Assignment:
An exact copy of the data is required, with no pictures in it.
==================================================
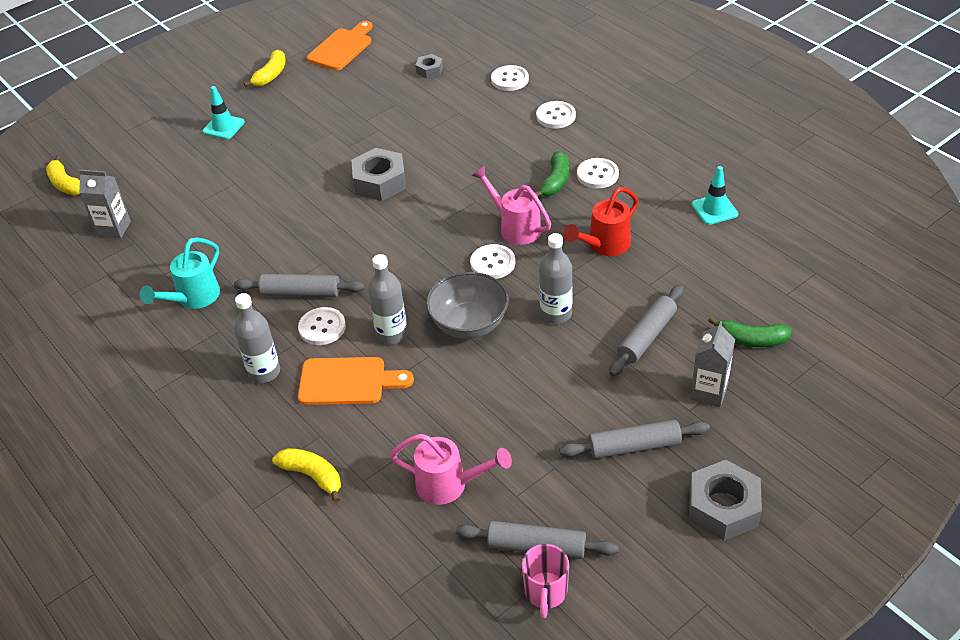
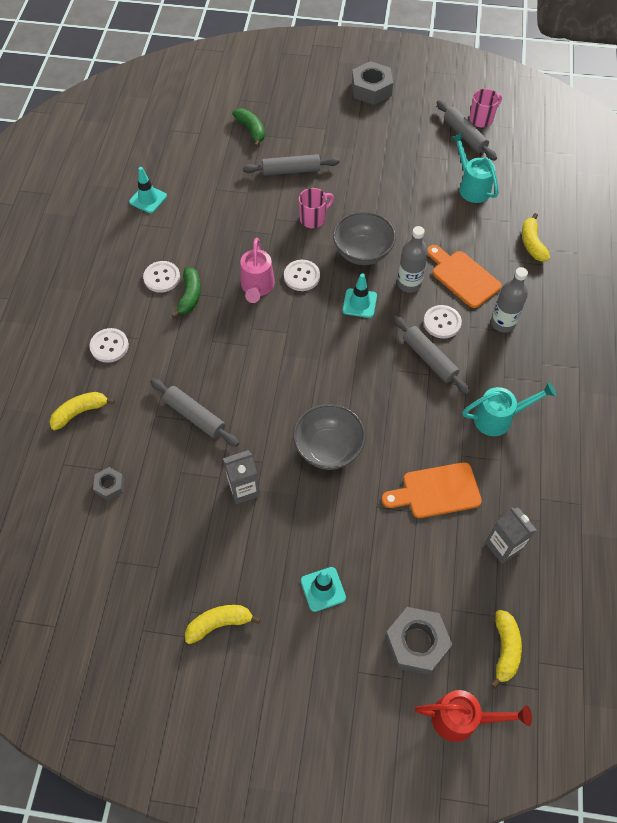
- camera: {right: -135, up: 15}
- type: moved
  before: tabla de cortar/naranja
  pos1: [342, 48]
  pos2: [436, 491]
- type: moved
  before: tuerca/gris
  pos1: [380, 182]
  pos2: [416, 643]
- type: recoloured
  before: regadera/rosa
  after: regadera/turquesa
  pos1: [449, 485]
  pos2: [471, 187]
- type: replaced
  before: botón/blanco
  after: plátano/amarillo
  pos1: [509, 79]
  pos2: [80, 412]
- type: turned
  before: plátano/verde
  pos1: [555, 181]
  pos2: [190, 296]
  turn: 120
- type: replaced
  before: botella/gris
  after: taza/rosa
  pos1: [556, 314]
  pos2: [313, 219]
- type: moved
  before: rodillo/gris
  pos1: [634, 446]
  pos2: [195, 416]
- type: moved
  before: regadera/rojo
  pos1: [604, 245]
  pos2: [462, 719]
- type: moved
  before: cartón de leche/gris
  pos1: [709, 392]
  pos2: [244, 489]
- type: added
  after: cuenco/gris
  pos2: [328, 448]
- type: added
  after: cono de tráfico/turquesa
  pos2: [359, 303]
==================================================
Reply to the exercise:
- camera: {right: -135, up: 15}
- type: moved
  before: tabla de cortar/naranja
  pos1: [342, 48]
  pos2: [436, 491]
- type: moved
  before: tuerca/gris
  pos1: [380, 182]
  pos2: [416, 643]
- type: recoloured
  before: regadera/rosa
  after: regadera/turquesa
  pos1: [449, 485]
  pos2: [471, 187]
- type: replaced
  before: botón/blanco
  after: plátano/amarillo
  pos1: [509, 79]
  pos2: [80, 412]
- type: turned
  before: plátano/verde
  pos1: [555, 181]
  pos2: [190, 296]
  turn: 120
- type: replaced
  before: botella/gris
  after: taza/rosa
  pos1: [556, 314]
  pos2: [313, 219]
- type: moved
  before: rodillo/gris
  pos1: [634, 446]
  pos2: [195, 416]
- type: moved
  before: regadera/rojo
  pos1: [604, 245]
  pos2: [462, 719]
- type: moved
  before: cartón de leche/gris
  pos1: [709, 392]
  pos2: [244, 489]
- type: added
  after: cuenco/gris
  pos2: [328, 448]
- type: added
  after: cono de tráfico/turquesa
  pos2: [359, 303]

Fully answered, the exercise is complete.